**DIRECTIONS FOR THIS TASK**
Your copy should match the records exactly, except that it contains no pictures.
>>>>
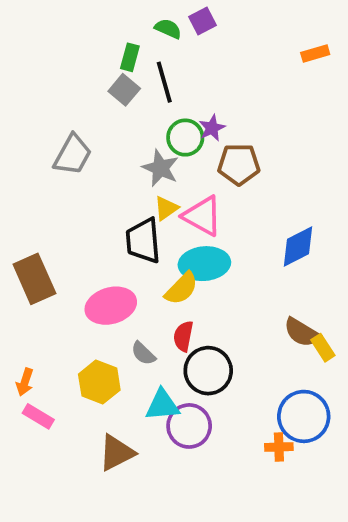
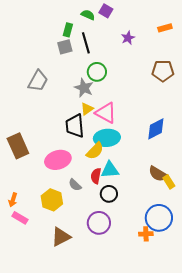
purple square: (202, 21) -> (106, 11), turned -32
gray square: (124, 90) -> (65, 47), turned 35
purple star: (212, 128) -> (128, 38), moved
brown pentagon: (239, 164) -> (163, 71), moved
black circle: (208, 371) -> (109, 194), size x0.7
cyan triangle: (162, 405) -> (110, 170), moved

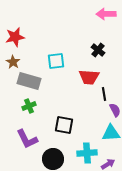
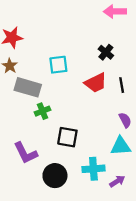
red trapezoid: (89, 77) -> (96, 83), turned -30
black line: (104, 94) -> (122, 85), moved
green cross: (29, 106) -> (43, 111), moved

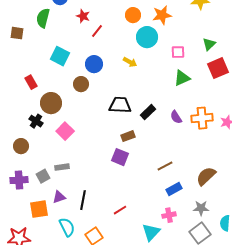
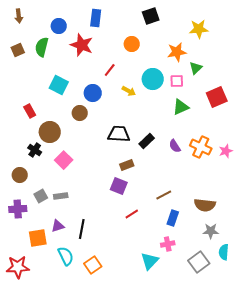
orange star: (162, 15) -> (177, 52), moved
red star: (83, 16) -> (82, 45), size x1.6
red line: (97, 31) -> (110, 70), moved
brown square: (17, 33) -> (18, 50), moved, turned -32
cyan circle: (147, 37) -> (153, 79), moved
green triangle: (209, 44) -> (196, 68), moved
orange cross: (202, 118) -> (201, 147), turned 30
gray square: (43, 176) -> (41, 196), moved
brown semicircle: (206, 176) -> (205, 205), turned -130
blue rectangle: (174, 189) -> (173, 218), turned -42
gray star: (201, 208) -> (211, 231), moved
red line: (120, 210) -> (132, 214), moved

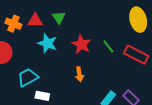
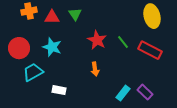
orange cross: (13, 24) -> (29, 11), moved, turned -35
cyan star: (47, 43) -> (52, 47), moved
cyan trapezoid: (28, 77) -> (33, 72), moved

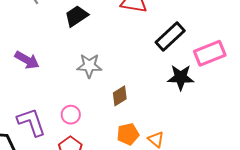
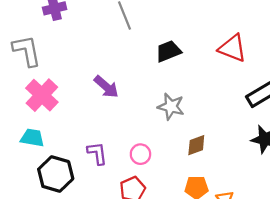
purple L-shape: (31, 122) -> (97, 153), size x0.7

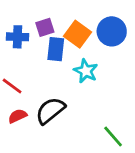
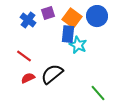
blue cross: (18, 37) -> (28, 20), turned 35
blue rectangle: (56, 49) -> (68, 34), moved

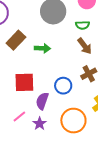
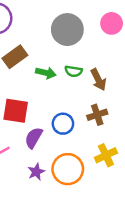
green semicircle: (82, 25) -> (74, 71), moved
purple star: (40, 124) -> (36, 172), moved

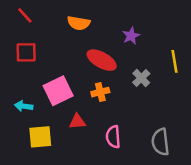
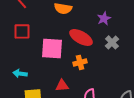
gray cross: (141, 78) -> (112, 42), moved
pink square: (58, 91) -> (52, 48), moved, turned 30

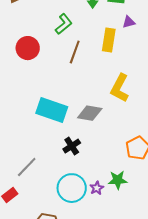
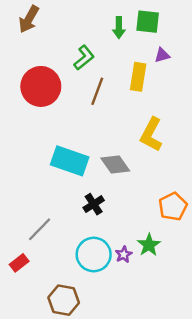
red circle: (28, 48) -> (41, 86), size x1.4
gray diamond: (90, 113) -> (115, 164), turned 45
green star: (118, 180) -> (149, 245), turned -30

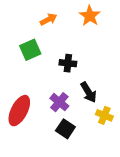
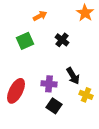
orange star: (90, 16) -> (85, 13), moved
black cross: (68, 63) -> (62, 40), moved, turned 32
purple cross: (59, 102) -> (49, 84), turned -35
<<<<
**SOLUTION TO THE EXERCISE**
purple square: (202, 21) -> (106, 11), turned -32
gray square: (124, 90) -> (65, 47), turned 35
purple star: (212, 128) -> (128, 38), moved
brown pentagon: (239, 164) -> (163, 71), moved
black circle: (208, 371) -> (109, 194), size x0.7
cyan triangle: (162, 405) -> (110, 170), moved

red trapezoid: (89, 77) -> (96, 83), turned -30
black line: (104, 94) -> (122, 85), moved
green cross: (29, 106) -> (43, 111), moved

orange star: (162, 15) -> (177, 52), moved
red star: (83, 16) -> (82, 45), size x1.6
red line: (97, 31) -> (110, 70), moved
brown square: (17, 33) -> (18, 50), moved, turned -32
cyan circle: (147, 37) -> (153, 79), moved
green triangle: (209, 44) -> (196, 68), moved
orange cross: (202, 118) -> (201, 147), turned 30
gray square: (43, 176) -> (41, 196), moved
brown semicircle: (206, 176) -> (205, 205), turned -130
blue rectangle: (174, 189) -> (173, 218), turned -42
gray star: (201, 208) -> (211, 231), moved
red line: (120, 210) -> (132, 214), moved

orange cross: (13, 24) -> (29, 11), moved, turned -35
cyan star: (47, 43) -> (52, 47), moved
cyan trapezoid: (28, 77) -> (33, 72), moved

purple L-shape: (31, 122) -> (97, 153), size x0.7

blue cross: (18, 37) -> (28, 20), turned 35
blue rectangle: (56, 49) -> (68, 34), moved

green semicircle: (82, 25) -> (74, 71), moved
purple star: (40, 124) -> (36, 172), moved

gray cross: (141, 78) -> (112, 42), moved
pink square: (58, 91) -> (52, 48), moved, turned 30

red circle: (28, 48) -> (41, 86), size x1.4
gray diamond: (90, 113) -> (115, 164), turned 45
green star: (118, 180) -> (149, 245), turned -30

orange star: (90, 16) -> (85, 13), moved
black cross: (68, 63) -> (62, 40), moved, turned 32
purple cross: (59, 102) -> (49, 84), turned -35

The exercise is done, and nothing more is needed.